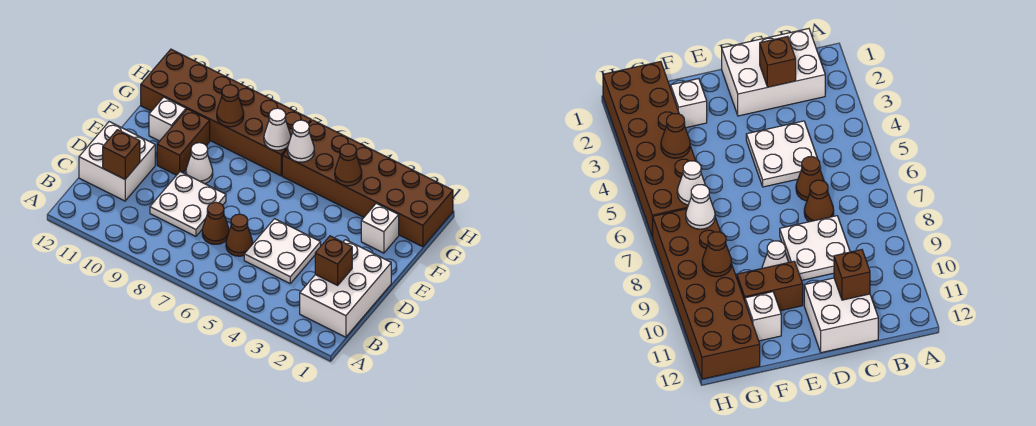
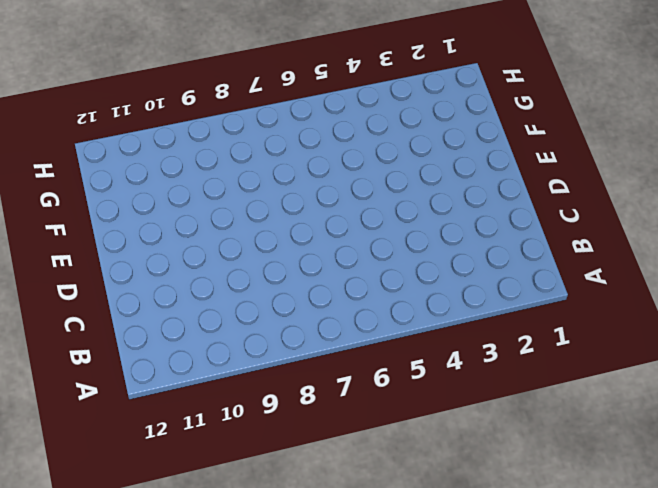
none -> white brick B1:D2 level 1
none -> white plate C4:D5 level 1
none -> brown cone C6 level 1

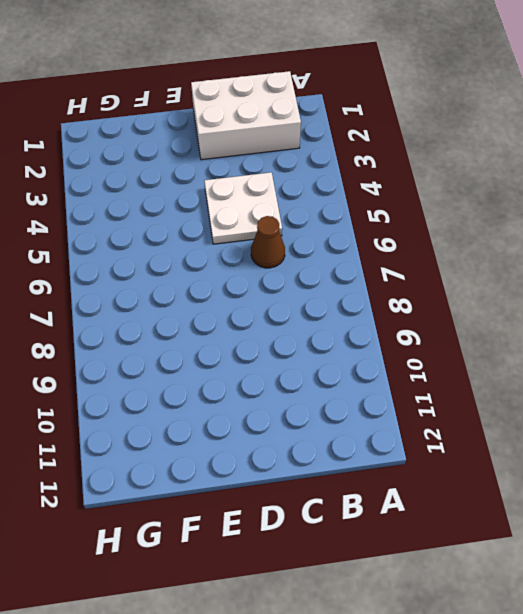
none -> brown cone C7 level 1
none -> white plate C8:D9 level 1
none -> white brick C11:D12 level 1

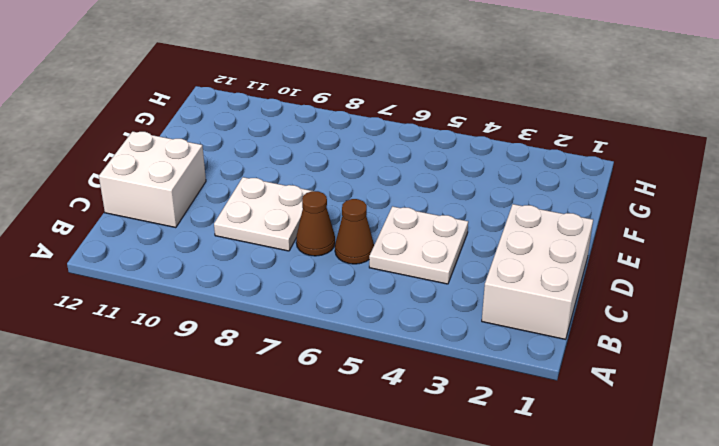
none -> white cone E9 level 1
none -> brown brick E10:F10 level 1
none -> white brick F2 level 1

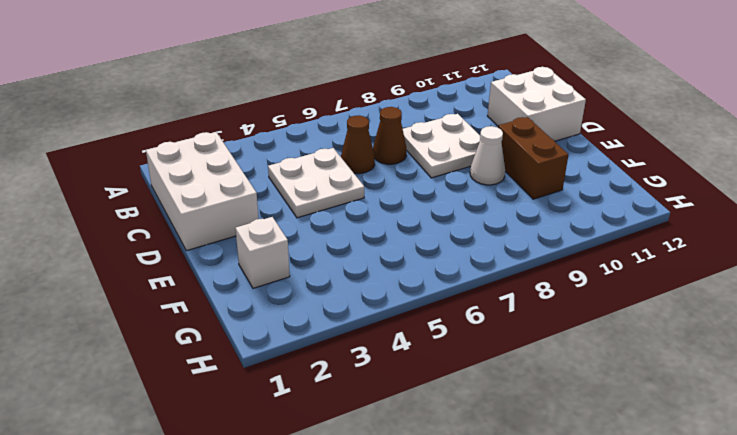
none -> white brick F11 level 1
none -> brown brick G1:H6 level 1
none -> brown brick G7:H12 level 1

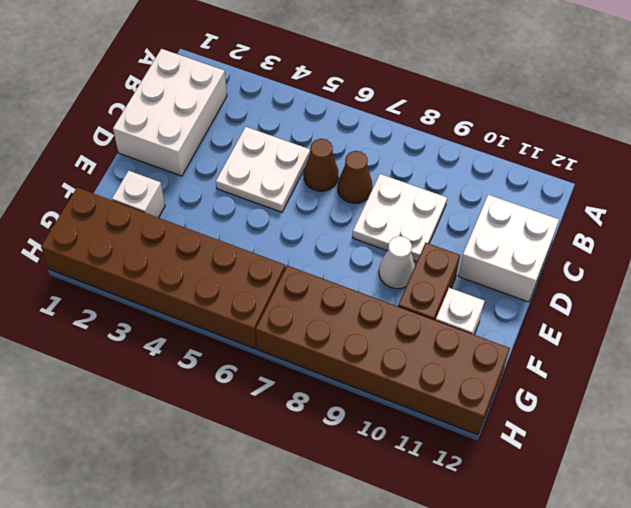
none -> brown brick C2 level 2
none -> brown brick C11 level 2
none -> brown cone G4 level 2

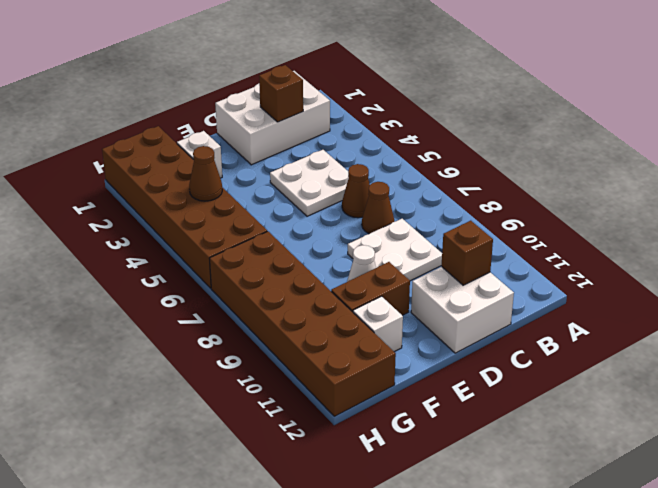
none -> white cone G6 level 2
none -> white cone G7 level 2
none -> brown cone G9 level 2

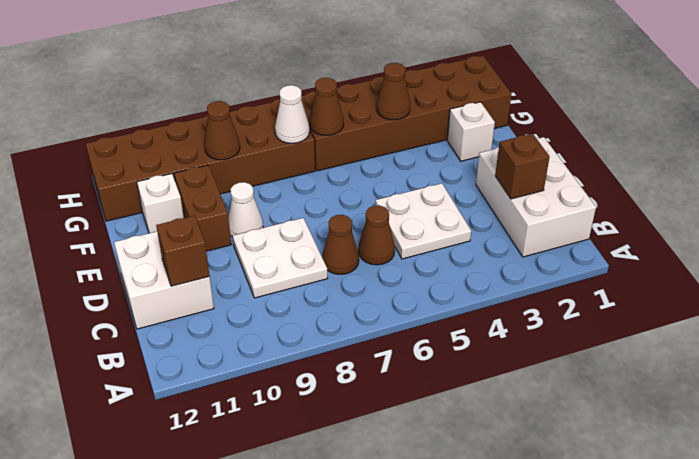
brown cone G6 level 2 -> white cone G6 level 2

--

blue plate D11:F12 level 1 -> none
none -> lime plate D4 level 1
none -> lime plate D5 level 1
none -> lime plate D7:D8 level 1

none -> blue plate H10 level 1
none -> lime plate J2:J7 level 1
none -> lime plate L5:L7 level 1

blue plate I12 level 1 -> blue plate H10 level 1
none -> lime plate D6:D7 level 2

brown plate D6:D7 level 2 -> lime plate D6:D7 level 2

==

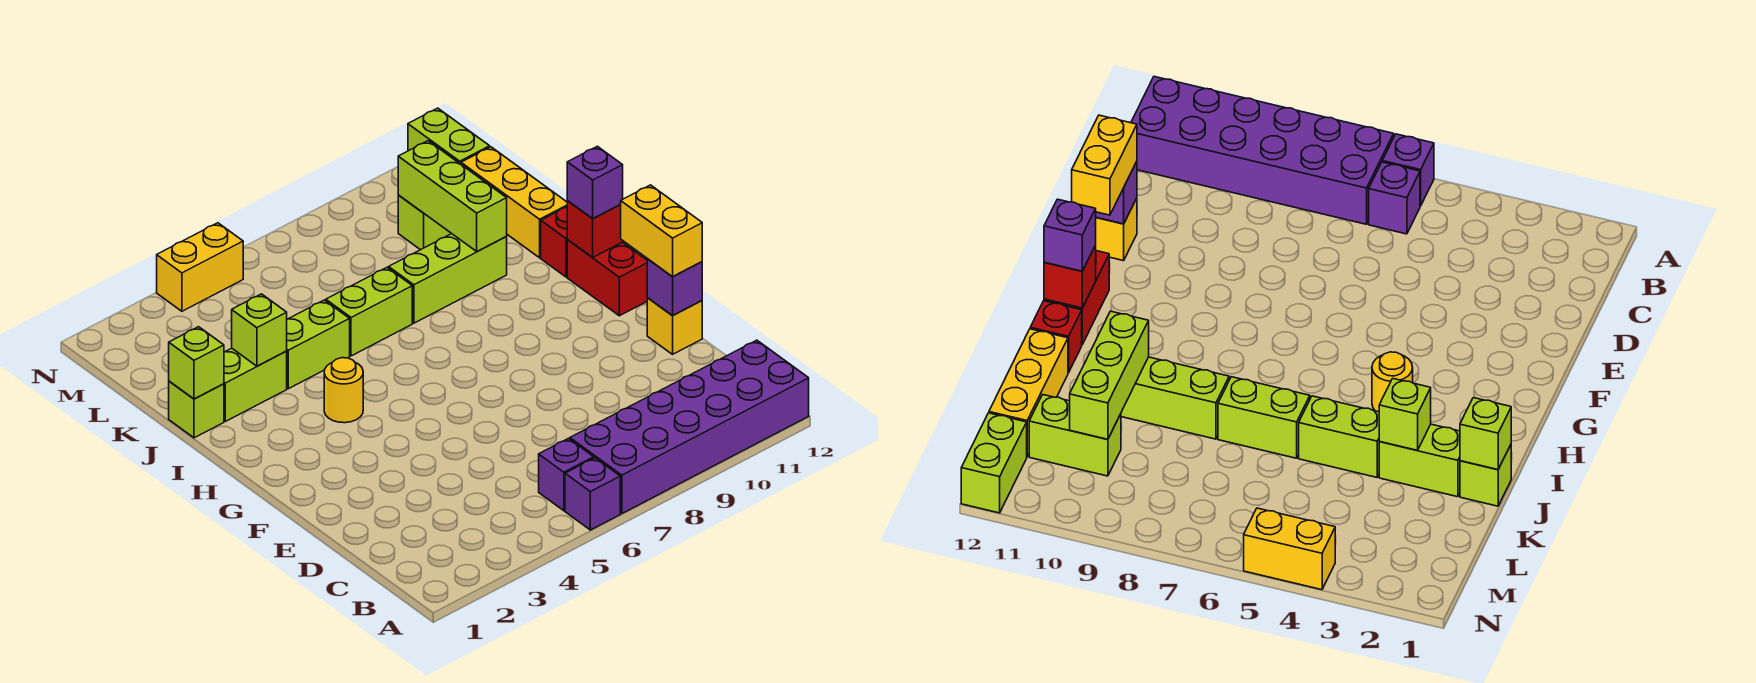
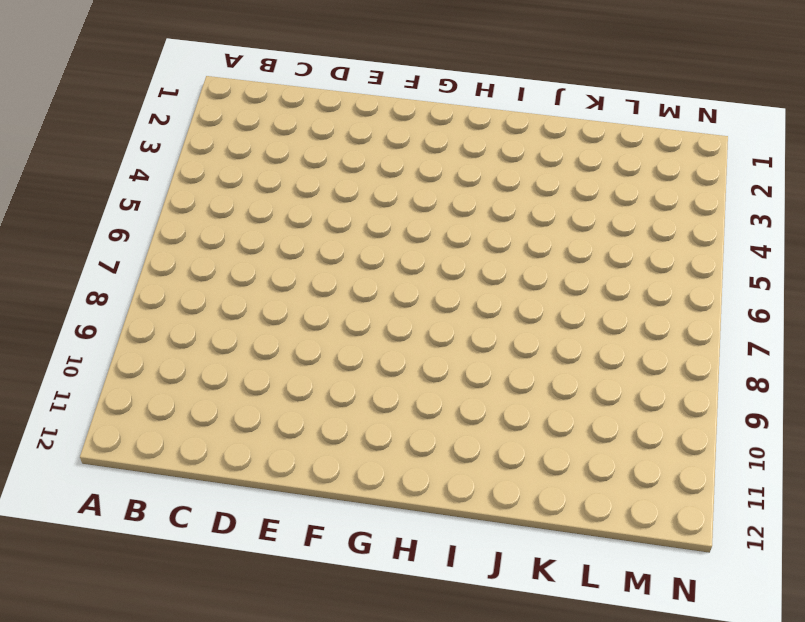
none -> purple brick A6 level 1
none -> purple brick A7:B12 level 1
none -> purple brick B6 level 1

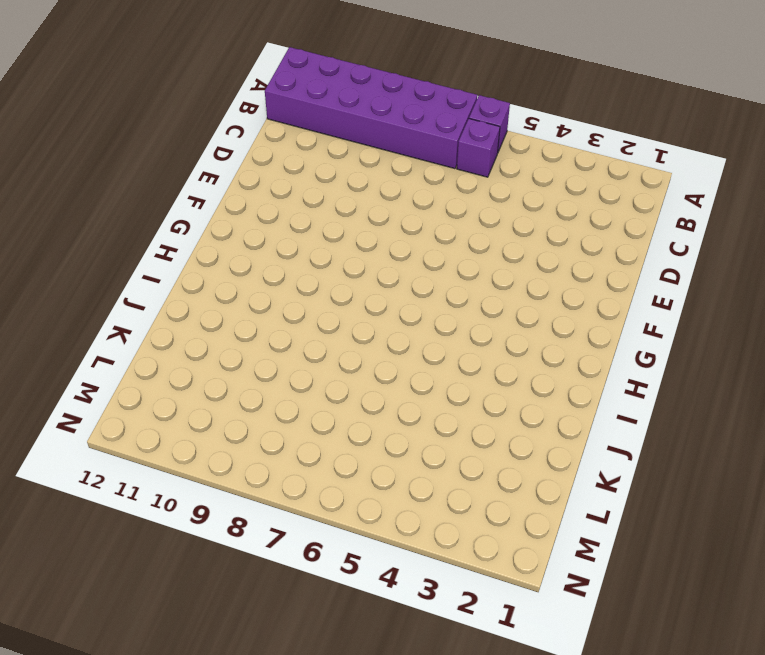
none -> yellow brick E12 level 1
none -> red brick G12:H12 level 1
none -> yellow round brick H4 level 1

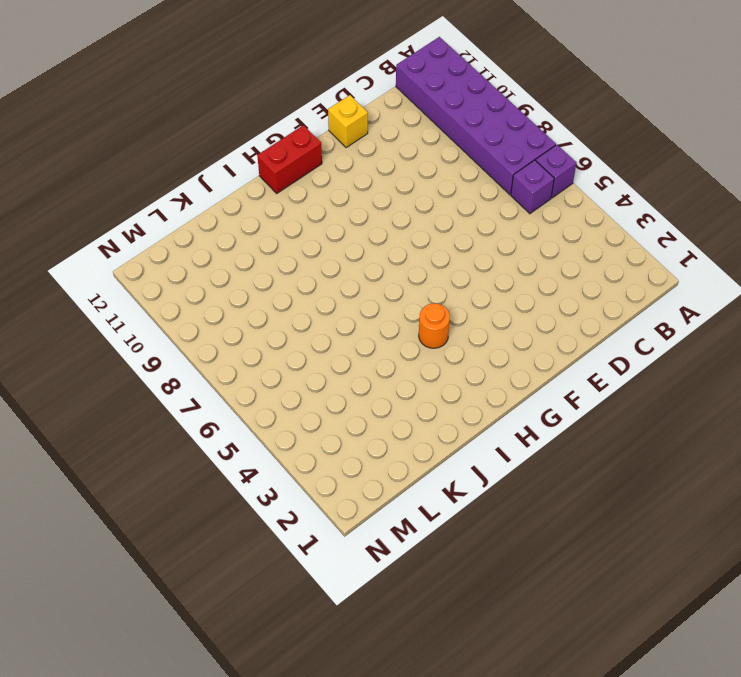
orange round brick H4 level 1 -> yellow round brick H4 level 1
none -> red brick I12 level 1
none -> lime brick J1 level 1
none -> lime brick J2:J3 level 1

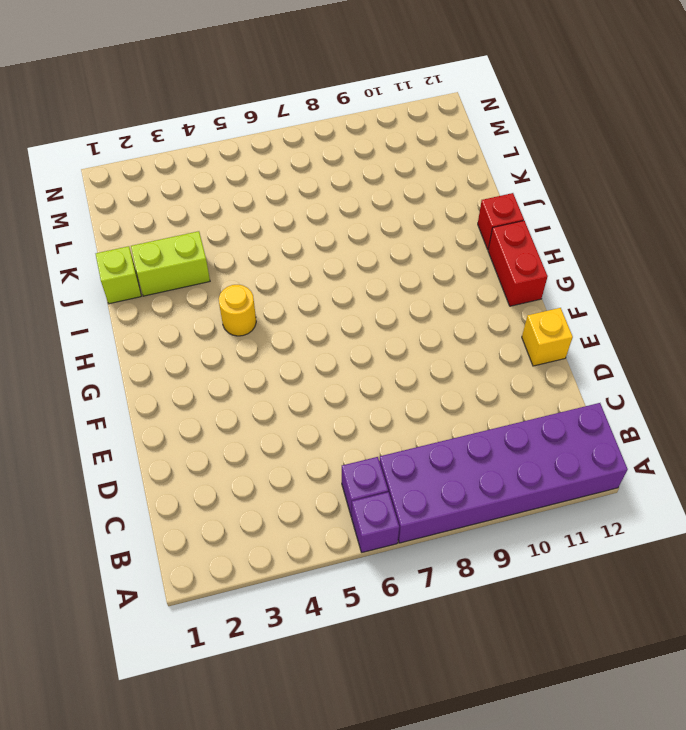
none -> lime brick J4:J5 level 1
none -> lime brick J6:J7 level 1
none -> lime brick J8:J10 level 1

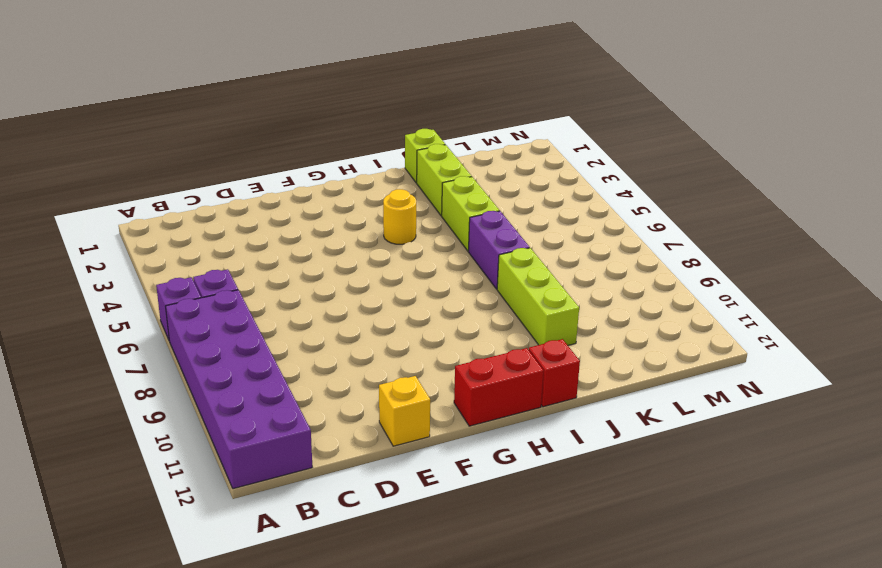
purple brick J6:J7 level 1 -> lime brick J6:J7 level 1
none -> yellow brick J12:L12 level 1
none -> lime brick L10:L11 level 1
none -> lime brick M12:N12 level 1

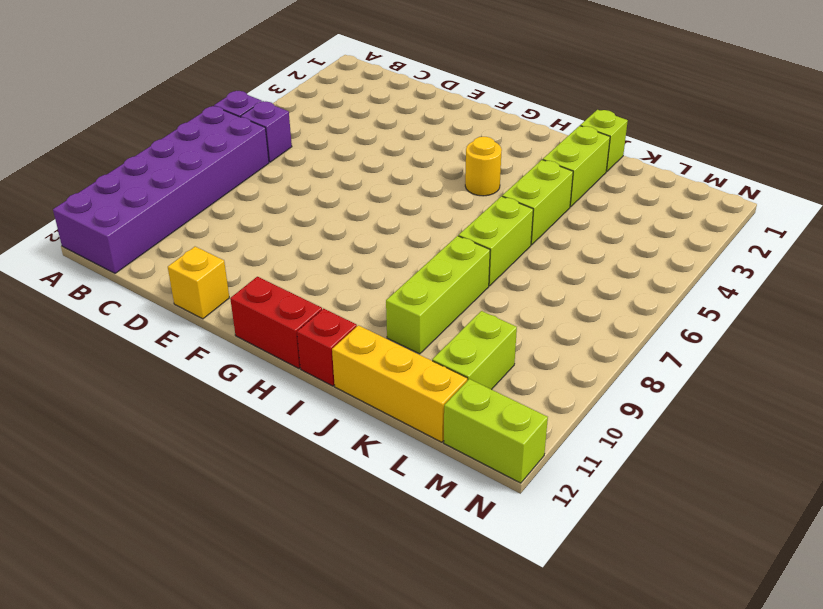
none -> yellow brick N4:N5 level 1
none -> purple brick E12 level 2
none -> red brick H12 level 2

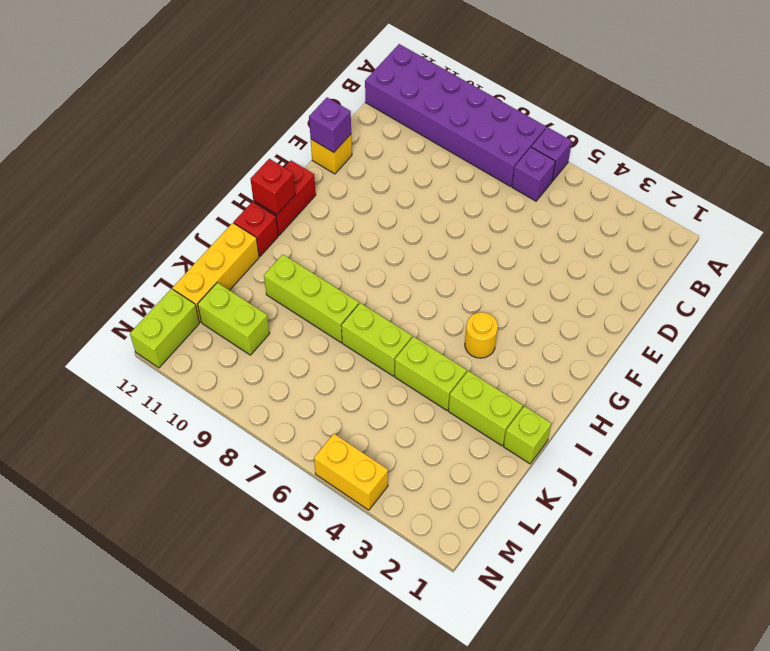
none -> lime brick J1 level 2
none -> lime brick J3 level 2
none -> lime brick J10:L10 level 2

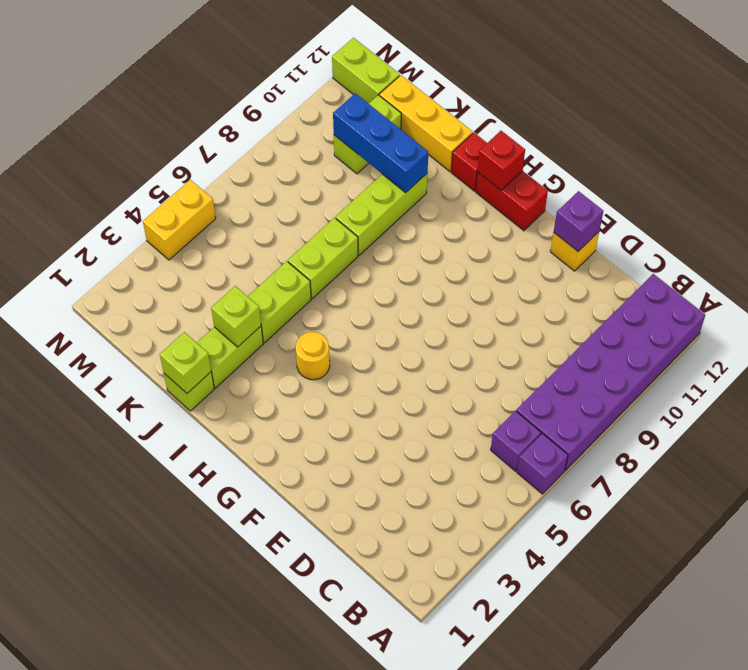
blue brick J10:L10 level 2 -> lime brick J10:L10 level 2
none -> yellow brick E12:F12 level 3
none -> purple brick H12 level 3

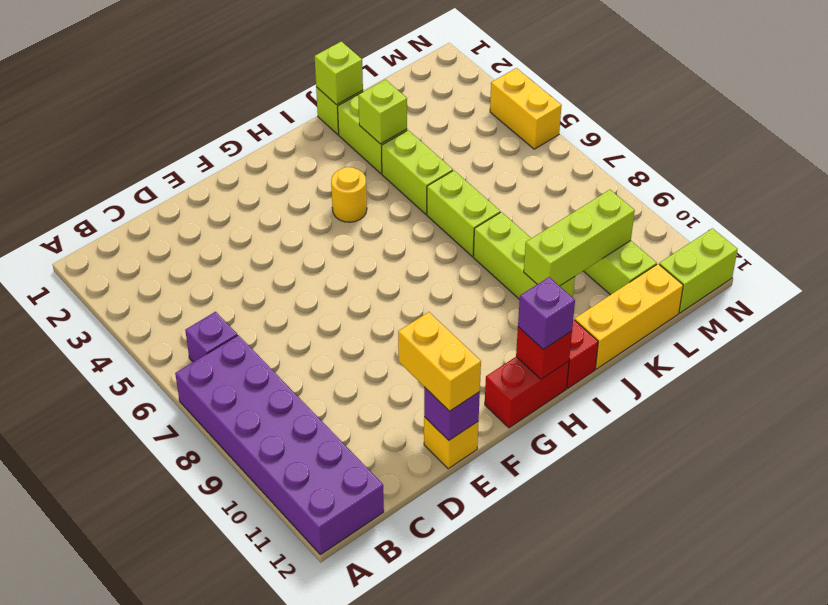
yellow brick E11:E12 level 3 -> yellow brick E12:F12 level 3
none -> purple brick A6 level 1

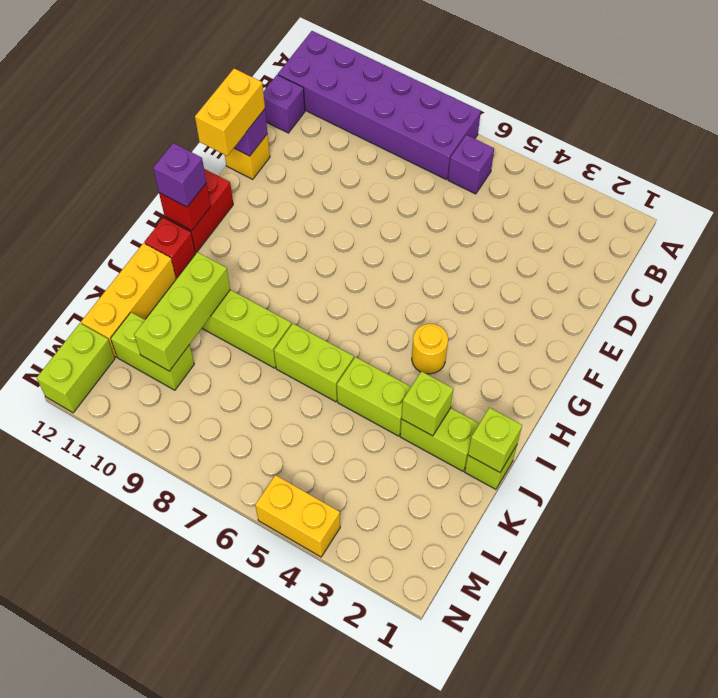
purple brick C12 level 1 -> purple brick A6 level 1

*What you need to do*: Using the entries above, transcribe every line from the line containing "none -> white cone G7 level 2" through the line containing "brown cone G6". Do not copy pictures.

*Task answer*:
none -> white cone G7 level 2
none -> brown cone G9 level 2

brown cone G6 level 2 -> white cone G6 level 2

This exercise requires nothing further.